##### Data supplied
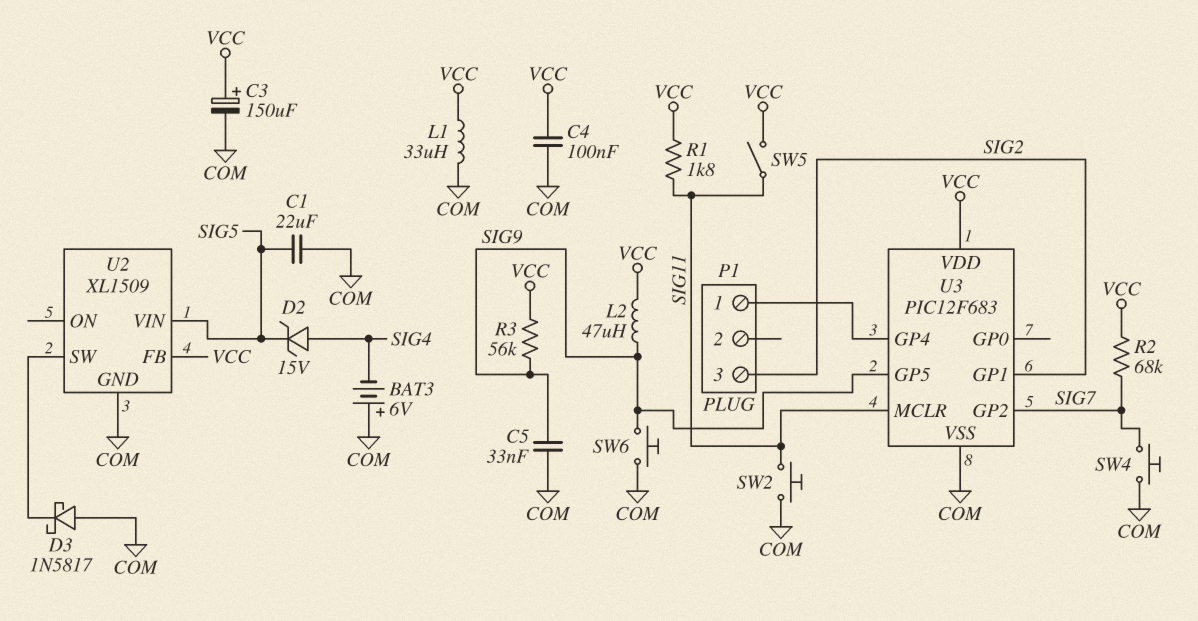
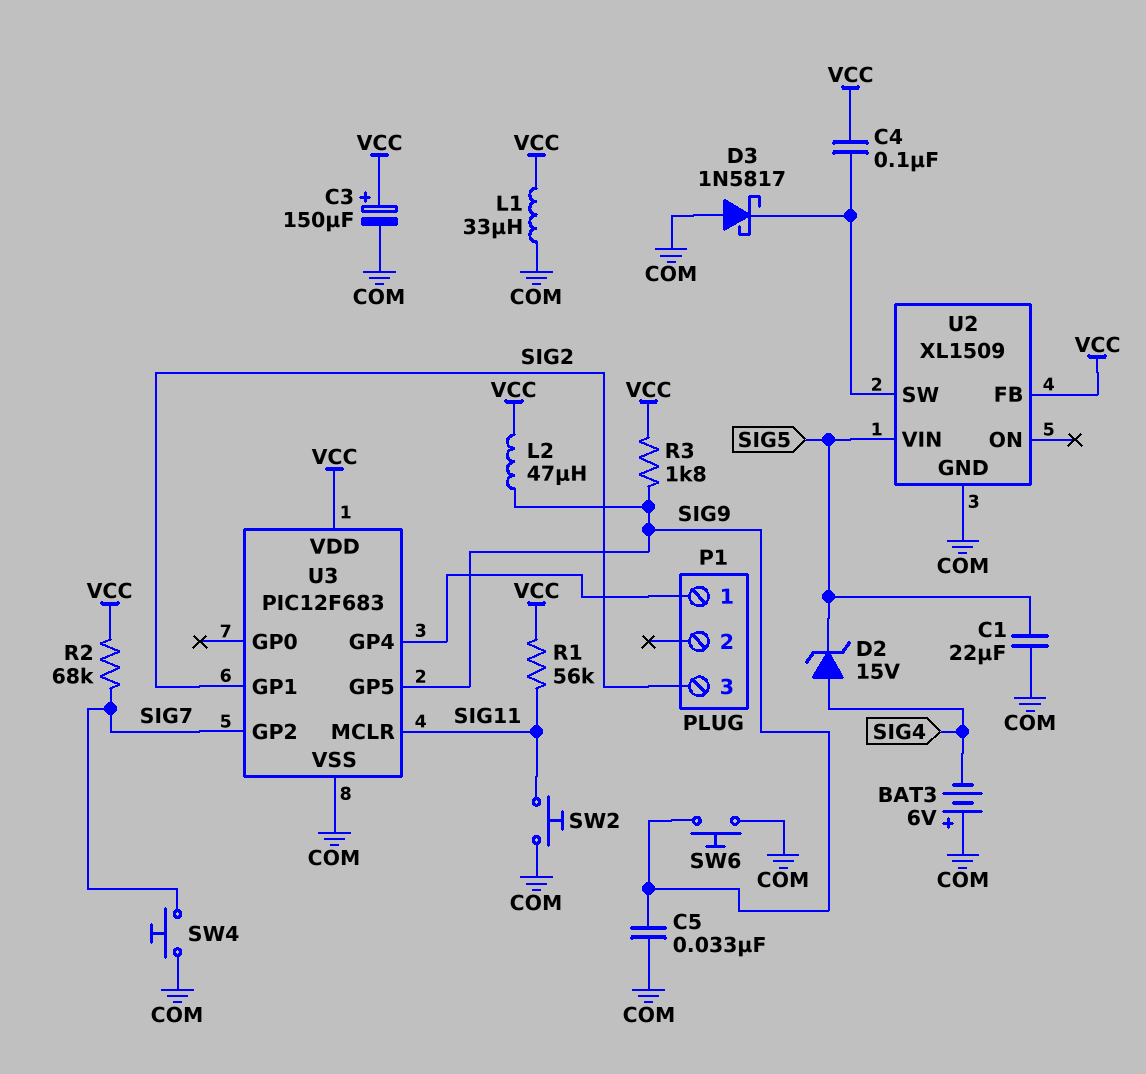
C4: 100nF (COM, VCC) -> 100nF (U2/SW, VCC)
R1: 1.8k (SIG11, VCC) -> 56k (SIG11, VCC)
R3: 56k (SIG9, VCC) -> 1.8k (SIG9, VCC)
SW5: switch (SIG11, VCC) -> none

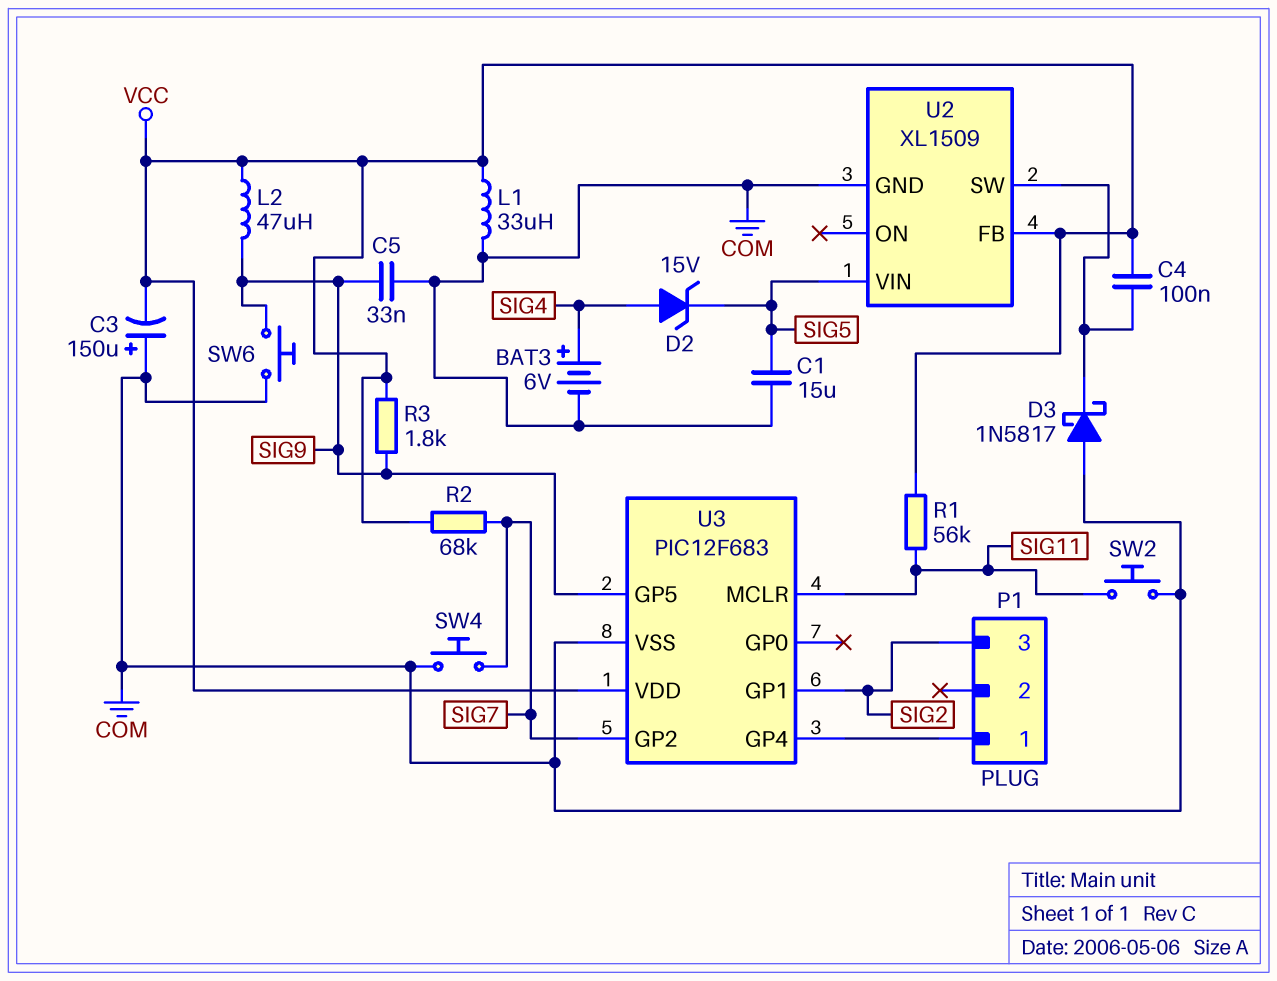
BAT3: 6V (plus COM, minus SIG4) -> 6V (plus SIG4, minus COM)
C1: 22uF (COM, SIG5) -> 15uF (COM, SIG5)
C3: 150uF (plus VCC, minus COM) -> 150uF (plus COM, minus VCC)

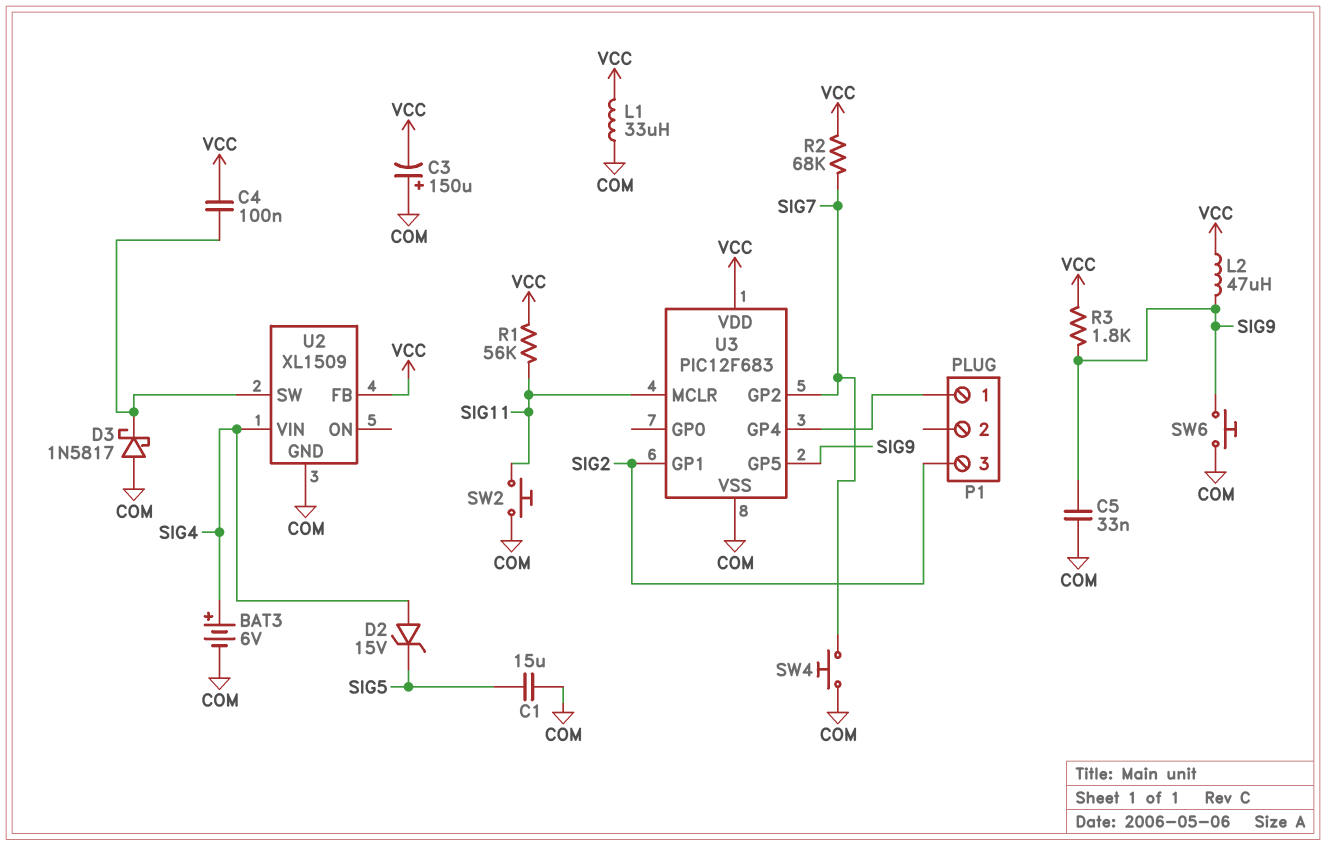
U2 pin VIN: SIG5 -> SIG4

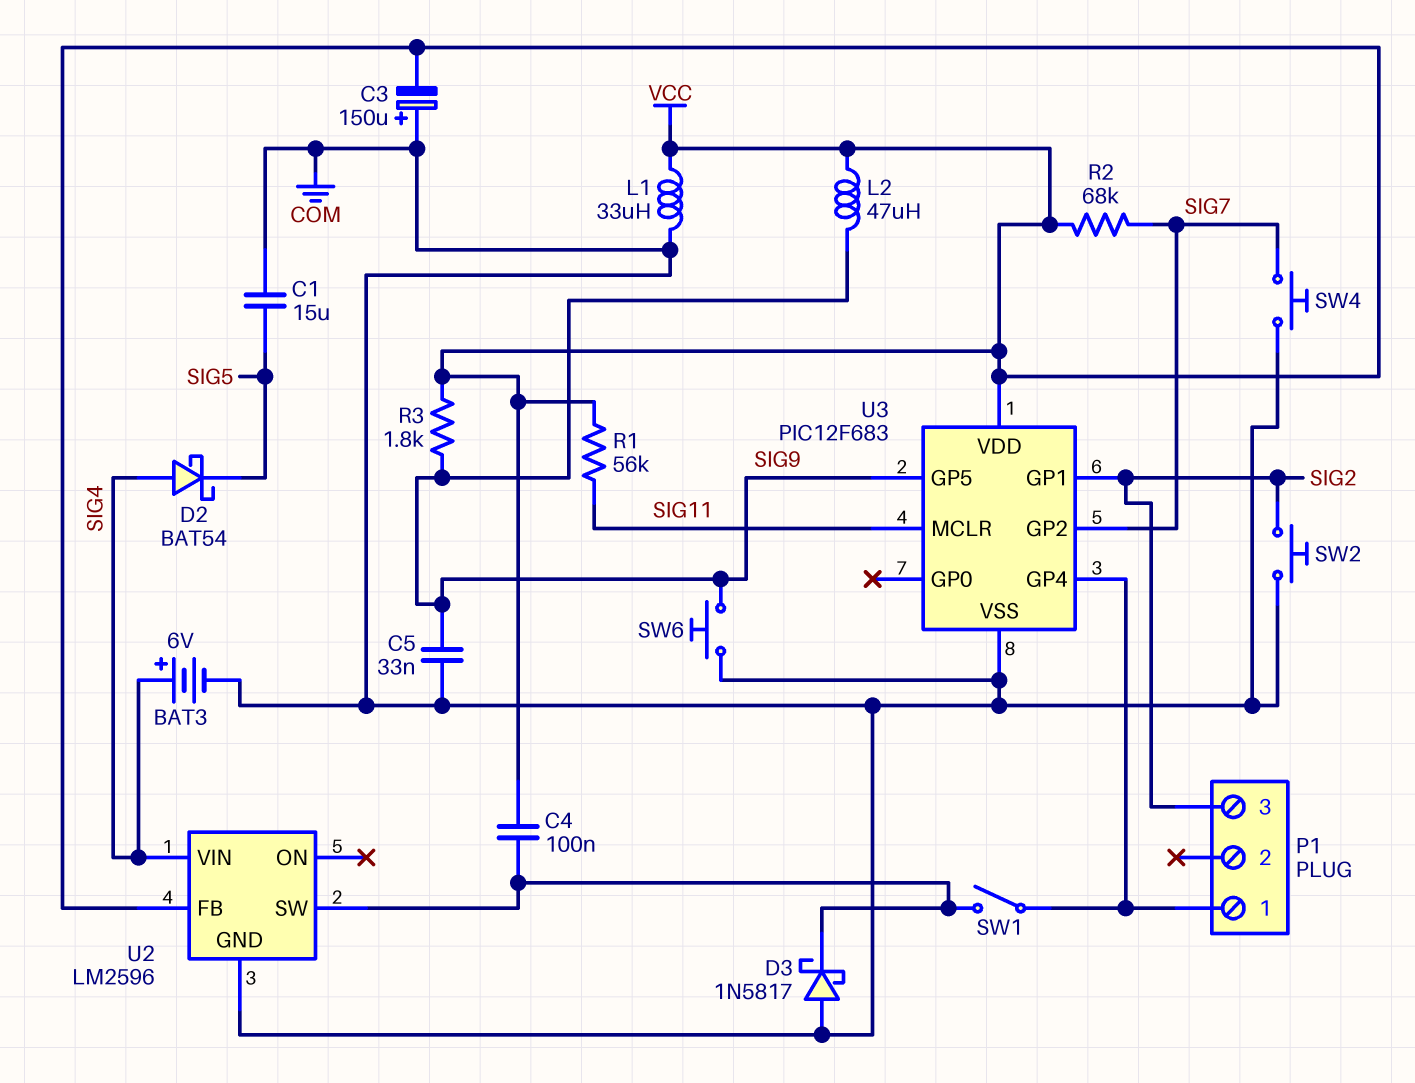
D2: zener 15V (A SIG4, K SIG5) -> schottky BAT54 (A SIG4, K SIG5)
SW1: none -> switch (P1/1, U2/SW)
SW2: button (COM, SIG11) -> button (COM, SIG2)
U2: XL1509 -> LM2596

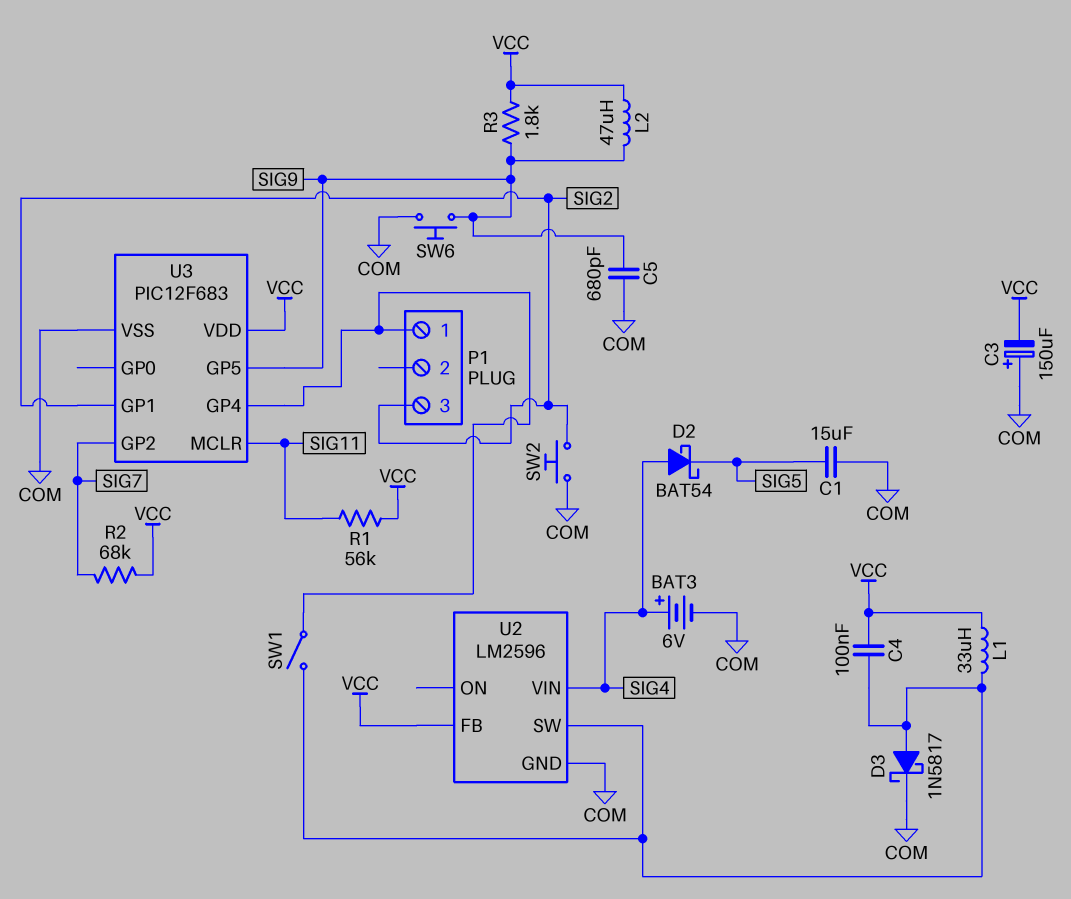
C5: 33nF (COM, SIG9) -> 680pF (COM, SIG9)
D3: schottky 1N5817 (A COM, K U2/SW) -> schottky 1N5817 (A U2/SW, K COM)
L1: 33uH (COM, VCC) -> 33uH (U2/SW, VCC)
SW4: button (COM, SIG7) -> none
##########
▶ [Your task]
All entries are to be retyped exactly. Omit any embedded images.

▶ [Solved exercise]
C4: 100nF (COM, VCC) -> 100nF (U2/SW, VCC)
R1: 1.8k (SIG11, VCC) -> 56k (SIG11, VCC)
R3: 56k (SIG9, VCC) -> 1.8k (SIG9, VCC)
SW5: switch (SIG11, VCC) -> none

BAT3: 6V (plus COM, minus SIG4) -> 6V (plus SIG4, minus COM)
C1: 22uF (COM, SIG5) -> 15uF (COM, SIG5)
C3: 150uF (plus VCC, minus COM) -> 150uF (plus COM, minus VCC)

U2 pin VIN: SIG5 -> SIG4

D2: zener 15V (A SIG4, K SIG5) -> schottky BAT54 (A SIG4, K SIG5)
SW1: none -> switch (P1/1, U2/SW)
SW2: button (COM, SIG11) -> button (COM, SIG2)
U2: XL1509 -> LM2596

C5: 33nF (COM, SIG9) -> 680pF (COM, SIG9)
D3: schottky 1N5817 (A COM, K U2/SW) -> schottky 1N5817 (A U2/SW, K COM)
L1: 33uH (COM, VCC) -> 33uH (U2/SW, VCC)
SW4: button (COM, SIG7) -> none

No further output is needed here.